§ **Exercise goal**: Copy out every line of the listing below word for word, with nothing added or changed.

§ **Task data**:
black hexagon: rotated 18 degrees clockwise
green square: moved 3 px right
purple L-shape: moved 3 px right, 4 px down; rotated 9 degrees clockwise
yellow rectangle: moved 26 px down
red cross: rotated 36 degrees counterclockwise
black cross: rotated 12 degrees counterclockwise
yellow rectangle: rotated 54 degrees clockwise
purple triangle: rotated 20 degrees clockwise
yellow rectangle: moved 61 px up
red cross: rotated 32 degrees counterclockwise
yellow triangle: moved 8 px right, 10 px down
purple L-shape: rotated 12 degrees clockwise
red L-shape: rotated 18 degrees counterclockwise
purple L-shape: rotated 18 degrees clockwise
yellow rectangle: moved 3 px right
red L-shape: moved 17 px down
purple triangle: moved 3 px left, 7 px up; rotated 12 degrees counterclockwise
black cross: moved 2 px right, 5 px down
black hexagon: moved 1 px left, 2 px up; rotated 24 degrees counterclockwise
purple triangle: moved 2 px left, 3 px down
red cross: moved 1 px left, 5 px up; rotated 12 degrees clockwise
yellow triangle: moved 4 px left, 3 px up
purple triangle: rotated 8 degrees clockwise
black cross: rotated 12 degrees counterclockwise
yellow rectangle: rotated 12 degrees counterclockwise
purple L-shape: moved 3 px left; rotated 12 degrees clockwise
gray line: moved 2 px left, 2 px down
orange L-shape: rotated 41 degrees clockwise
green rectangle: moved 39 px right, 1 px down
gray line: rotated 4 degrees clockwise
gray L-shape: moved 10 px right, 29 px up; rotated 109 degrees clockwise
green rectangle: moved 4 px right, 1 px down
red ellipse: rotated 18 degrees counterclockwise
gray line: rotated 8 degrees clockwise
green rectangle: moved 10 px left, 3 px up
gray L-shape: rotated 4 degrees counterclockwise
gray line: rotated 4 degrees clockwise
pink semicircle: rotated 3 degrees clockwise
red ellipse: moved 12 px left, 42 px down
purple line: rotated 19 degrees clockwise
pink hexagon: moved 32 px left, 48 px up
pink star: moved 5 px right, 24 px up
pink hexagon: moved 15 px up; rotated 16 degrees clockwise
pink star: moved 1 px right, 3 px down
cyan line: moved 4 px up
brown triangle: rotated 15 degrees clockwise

§ **Solution for this problem**:
black hexagon: rotated 18 degrees clockwise
green square: moved 3 px right
purple L-shape: moved 3 px right, 4 px down; rotated 9 degrees clockwise
yellow rectangle: moved 26 px down
red cross: rotated 36 degrees counterclockwise
black cross: rotated 12 degrees counterclockwise
yellow rectangle: rotated 54 degrees clockwise
purple triangle: rotated 20 degrees clockwise
yellow rectangle: moved 61 px up
red cross: rotated 32 degrees counterclockwise
yellow triangle: moved 8 px right, 10 px down
purple L-shape: rotated 12 degrees clockwise
red L-shape: rotated 18 degrees counterclockwise
purple L-shape: rotated 18 degrees clockwise
yellow rectangle: moved 3 px right
red L-shape: moved 17 px down
purple triangle: moved 3 px left, 7 px up; rotated 12 degrees counterclockwise
black cross: moved 2 px right, 5 px down
black hexagon: moved 1 px left, 2 px up; rotated 24 degrees counterclockwise
purple triangle: moved 2 px left, 3 px down
red cross: moved 1 px left, 5 px up; rotated 12 degrees clockwise
yellow triangle: moved 4 px left, 3 px up
purple triangle: rotated 8 degrees clockwise
black cross: rotated 12 degrees counterclockwise
yellow rectangle: rotated 12 degrees counterclockwise
purple L-shape: moved 3 px left; rotated 12 degrees clockwise
gray line: moved 2 px left, 2 px down
orange L-shape: rotated 41 degrees clockwise
green rectangle: moved 39 px right, 1 px down
gray line: rotated 4 degrees clockwise
gray L-shape: moved 10 px right, 29 px up; rotated 109 degrees clockwise
green rectangle: moved 4 px right, 1 px down
red ellipse: rotated 18 degrees counterclockwise
gray line: rotated 8 degrees clockwise
green rectangle: moved 10 px left, 3 px up
gray L-shape: rotated 4 degrees counterclockwise
gray line: rotated 4 degrees clockwise
pink semicircle: rotated 3 degrees clockwise
red ellipse: moved 12 px left, 42 px down
purple line: rotated 19 degrees clockwise
pink hexagon: moved 32 px left, 48 px up
pink star: moved 5 px right, 24 px up
pink hexagon: moved 15 px up; rotated 16 degrees clockwise
pink star: moved 1 px right, 3 px down
cyan line: moved 4 px up
brown triangle: rotated 15 degrees clockwise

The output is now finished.